• EXERCISE DIRECTIONS: Each entry that follows should be retyped exactly.

• RECORDS FOR THIS EXERCISE:

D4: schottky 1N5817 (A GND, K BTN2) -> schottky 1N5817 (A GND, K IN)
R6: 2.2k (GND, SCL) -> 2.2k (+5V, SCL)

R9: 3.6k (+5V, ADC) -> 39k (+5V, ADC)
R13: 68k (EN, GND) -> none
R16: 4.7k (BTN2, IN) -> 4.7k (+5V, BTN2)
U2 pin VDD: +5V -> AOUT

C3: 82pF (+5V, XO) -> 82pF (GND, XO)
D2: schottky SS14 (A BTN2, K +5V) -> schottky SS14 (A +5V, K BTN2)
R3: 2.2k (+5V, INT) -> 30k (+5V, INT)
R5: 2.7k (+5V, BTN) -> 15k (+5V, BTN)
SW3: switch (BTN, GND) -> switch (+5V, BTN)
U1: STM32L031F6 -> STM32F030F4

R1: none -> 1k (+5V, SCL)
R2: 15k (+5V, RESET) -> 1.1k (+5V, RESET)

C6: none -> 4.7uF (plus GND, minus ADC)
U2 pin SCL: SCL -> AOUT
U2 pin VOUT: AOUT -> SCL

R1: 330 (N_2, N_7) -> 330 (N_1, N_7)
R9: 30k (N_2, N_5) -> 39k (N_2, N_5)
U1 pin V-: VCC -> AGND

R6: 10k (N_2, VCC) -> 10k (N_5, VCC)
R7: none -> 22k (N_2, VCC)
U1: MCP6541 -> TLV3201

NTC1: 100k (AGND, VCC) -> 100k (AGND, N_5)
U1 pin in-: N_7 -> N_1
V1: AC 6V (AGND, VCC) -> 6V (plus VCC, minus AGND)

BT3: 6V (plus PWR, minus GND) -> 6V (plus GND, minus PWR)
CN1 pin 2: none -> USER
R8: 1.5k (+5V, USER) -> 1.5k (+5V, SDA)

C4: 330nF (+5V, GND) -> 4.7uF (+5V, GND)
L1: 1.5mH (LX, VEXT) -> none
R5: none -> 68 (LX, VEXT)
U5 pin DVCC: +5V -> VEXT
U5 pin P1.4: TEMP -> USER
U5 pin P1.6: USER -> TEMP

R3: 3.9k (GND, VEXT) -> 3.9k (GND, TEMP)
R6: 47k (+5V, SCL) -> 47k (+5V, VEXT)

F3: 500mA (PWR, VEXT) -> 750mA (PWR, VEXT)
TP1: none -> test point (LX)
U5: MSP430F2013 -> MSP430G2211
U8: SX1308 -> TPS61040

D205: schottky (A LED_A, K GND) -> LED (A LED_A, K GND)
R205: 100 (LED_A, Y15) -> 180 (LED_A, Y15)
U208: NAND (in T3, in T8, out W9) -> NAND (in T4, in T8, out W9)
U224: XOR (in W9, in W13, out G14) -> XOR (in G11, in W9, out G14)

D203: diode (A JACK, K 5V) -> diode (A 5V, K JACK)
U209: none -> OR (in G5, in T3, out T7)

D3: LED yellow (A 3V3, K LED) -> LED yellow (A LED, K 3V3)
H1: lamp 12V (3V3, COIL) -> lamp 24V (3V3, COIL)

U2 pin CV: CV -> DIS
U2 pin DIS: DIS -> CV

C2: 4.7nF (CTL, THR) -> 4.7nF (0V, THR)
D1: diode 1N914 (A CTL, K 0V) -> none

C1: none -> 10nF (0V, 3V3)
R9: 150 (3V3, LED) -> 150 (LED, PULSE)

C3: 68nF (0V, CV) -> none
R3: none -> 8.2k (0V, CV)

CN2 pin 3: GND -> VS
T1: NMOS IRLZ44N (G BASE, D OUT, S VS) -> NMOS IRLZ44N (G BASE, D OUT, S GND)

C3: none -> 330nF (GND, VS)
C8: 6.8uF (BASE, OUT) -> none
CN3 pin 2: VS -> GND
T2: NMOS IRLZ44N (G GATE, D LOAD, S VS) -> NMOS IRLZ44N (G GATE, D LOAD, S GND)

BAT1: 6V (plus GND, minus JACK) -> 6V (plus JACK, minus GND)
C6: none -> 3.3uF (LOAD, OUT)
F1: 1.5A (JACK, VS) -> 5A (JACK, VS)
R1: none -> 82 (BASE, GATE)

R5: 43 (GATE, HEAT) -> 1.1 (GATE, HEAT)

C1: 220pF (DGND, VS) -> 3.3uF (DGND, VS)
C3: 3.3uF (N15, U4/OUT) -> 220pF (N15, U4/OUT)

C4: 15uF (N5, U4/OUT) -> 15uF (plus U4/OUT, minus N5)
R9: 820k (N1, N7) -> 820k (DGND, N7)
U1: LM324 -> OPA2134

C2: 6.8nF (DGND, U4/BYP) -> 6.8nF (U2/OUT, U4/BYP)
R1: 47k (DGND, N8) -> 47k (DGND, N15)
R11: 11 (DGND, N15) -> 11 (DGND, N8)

• ANSWER TO THE EXERCISE:
D4: schottky 1N5817 (A GND, K BTN2) -> schottky 1N5817 (A GND, K IN)
R6: 2.2k (GND, SCL) -> 2.2k (+5V, SCL)

R9: 3.6k (+5V, ADC) -> 39k (+5V, ADC)
R13: 68k (EN, GND) -> none
R16: 4.7k (BTN2, IN) -> 4.7k (+5V, BTN2)
U2 pin VDD: +5V -> AOUT

C3: 82pF (+5V, XO) -> 82pF (GND, XO)
D2: schottky SS14 (A BTN2, K +5V) -> schottky SS14 (A +5V, K BTN2)
R3: 2.2k (+5V, INT) -> 30k (+5V, INT)
R5: 2.7k (+5V, BTN) -> 15k (+5V, BTN)
SW3: switch (BTN, GND) -> switch (+5V, BTN)
U1: STM32L031F6 -> STM32F030F4

R1: none -> 1k (+5V, SCL)
R2: 15k (+5V, RESET) -> 1.1k (+5V, RESET)

C6: none -> 4.7uF (plus GND, minus ADC)
U2 pin SCL: SCL -> AOUT
U2 pin VOUT: AOUT -> SCL

R1: 330 (N_2, N_7) -> 330 (N_1, N_7)
R9: 30k (N_2, N_5) -> 39k (N_2, N_5)
U1 pin V-: VCC -> AGND

R6: 10k (N_2, VCC) -> 10k (N_5, VCC)
R7: none -> 22k (N_2, VCC)
U1: MCP6541 -> TLV3201

NTC1: 100k (AGND, VCC) -> 100k (AGND, N_5)
U1 pin in-: N_7 -> N_1
V1: AC 6V (AGND, VCC) -> 6V (plus VCC, minus AGND)

BT3: 6V (plus PWR, minus GND) -> 6V (plus GND, minus PWR)
CN1 pin 2: none -> USER
R8: 1.5k (+5V, USER) -> 1.5k (+5V, SDA)

C4: 330nF (+5V, GND) -> 4.7uF (+5V, GND)
L1: 1.5mH (LX, VEXT) -> none
R5: none -> 68 (LX, VEXT)
U5 pin DVCC: +5V -> VEXT
U5 pin P1.4: TEMP -> USER
U5 pin P1.6: USER -> TEMP

R3: 3.9k (GND, VEXT) -> 3.9k (GND, TEMP)
R6: 47k (+5V, SCL) -> 47k (+5V, VEXT)

F3: 500mA (PWR, VEXT) -> 750mA (PWR, VEXT)
TP1: none -> test point (LX)
U5: MSP430F2013 -> MSP430G2211
U8: SX1308 -> TPS61040

D205: schottky (A LED_A, K GND) -> LED (A LED_A, K GND)
R205: 100 (LED_A, Y15) -> 180 (LED_A, Y15)
U208: NAND (in T3, in T8, out W9) -> NAND (in T4, in T8, out W9)
U224: XOR (in W9, in W13, out G14) -> XOR (in G11, in W9, out G14)

D203: diode (A JACK, K 5V) -> diode (A 5V, K JACK)
U209: none -> OR (in G5, in T3, out T7)

D3: LED yellow (A 3V3, K LED) -> LED yellow (A LED, K 3V3)
H1: lamp 12V (3V3, COIL) -> lamp 24V (3V3, COIL)

U2 pin CV: CV -> DIS
U2 pin DIS: DIS -> CV

C2: 4.7nF (CTL, THR) -> 4.7nF (0V, THR)
D1: diode 1N914 (A CTL, K 0V) -> none

C1: none -> 10nF (0V, 3V3)
R9: 150 (3V3, LED) -> 150 (LED, PULSE)

C3: 68nF (0V, CV) -> none
R3: none -> 8.2k (0V, CV)

CN2 pin 3: GND -> VS
T1: NMOS IRLZ44N (G BASE, D OUT, S VS) -> NMOS IRLZ44N (G BASE, D OUT, S GND)

C3: none -> 330nF (GND, VS)
C8: 6.8uF (BASE, OUT) -> none
CN3 pin 2: VS -> GND
T2: NMOS IRLZ44N (G GATE, D LOAD, S VS) -> NMOS IRLZ44N (G GATE, D LOAD, S GND)

BAT1: 6V (plus GND, minus JACK) -> 6V (plus JACK, minus GND)
C6: none -> 3.3uF (LOAD, OUT)
F1: 1.5A (JACK, VS) -> 5A (JACK, VS)
R1: none -> 82 (BASE, GATE)

R5: 43 (GATE, HEAT) -> 1.1 (GATE, HEAT)

C1: 220pF (DGND, VS) -> 3.3uF (DGND, VS)
C3: 3.3uF (N15, U4/OUT) -> 220pF (N15, U4/OUT)

C4: 15uF (N5, U4/OUT) -> 15uF (plus U4/OUT, minus N5)
R9: 820k (N1, N7) -> 820k (DGND, N7)
U1: LM324 -> OPA2134

C2: 6.8nF (DGND, U4/BYP) -> 6.8nF (U2/OUT, U4/BYP)
R1: 47k (DGND, N8) -> 47k (DGND, N15)
R11: 11 (DGND, N15) -> 11 (DGND, N8)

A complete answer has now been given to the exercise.